(Entries taken from a collection)
|---|

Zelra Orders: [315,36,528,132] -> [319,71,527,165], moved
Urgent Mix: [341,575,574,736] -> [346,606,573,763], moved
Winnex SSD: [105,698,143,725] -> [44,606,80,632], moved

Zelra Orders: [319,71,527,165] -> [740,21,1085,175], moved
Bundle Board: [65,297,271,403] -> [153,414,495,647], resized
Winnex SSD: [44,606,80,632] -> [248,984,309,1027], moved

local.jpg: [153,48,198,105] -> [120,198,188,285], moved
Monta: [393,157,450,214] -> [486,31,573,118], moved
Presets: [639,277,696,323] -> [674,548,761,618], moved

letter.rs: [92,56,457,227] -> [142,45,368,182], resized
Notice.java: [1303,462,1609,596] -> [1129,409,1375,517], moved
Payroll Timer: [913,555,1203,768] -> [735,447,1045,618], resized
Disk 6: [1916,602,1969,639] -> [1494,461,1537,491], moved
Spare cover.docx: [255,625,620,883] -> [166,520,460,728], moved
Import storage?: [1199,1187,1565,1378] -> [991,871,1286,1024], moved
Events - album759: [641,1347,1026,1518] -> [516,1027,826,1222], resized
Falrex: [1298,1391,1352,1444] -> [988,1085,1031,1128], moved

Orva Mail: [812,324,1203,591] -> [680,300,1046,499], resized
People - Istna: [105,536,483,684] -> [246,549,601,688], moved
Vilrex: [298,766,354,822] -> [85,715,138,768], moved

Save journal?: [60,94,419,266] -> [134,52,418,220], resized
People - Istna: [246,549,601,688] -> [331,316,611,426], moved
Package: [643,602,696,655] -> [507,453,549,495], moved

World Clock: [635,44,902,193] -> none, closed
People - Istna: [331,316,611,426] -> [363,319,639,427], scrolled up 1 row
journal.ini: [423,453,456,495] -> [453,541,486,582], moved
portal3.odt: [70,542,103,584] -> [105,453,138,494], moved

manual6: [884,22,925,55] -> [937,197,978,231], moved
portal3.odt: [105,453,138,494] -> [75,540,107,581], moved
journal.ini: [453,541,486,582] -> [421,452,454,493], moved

|---|

## What you need to do
The lines from the start of the entries above through the line containing "Presets: [639,277,696,323] ->" are the ones to return, please; copy them exactly and include both ends.

## Task solution
Zelra Orders: [315,36,528,132] -> [319,71,527,165], moved
Urgent Mix: [341,575,574,736] -> [346,606,573,763], moved
Winnex SSD: [105,698,143,725] -> [44,606,80,632], moved

Zelra Orders: [319,71,527,165] -> [740,21,1085,175], moved
Bundle Board: [65,297,271,403] -> [153,414,495,647], resized
Winnex SSD: [44,606,80,632] -> [248,984,309,1027], moved

local.jpg: [153,48,198,105] -> [120,198,188,285], moved
Monta: [393,157,450,214] -> [486,31,573,118], moved
Presets: [639,277,696,323] -> [674,548,761,618], moved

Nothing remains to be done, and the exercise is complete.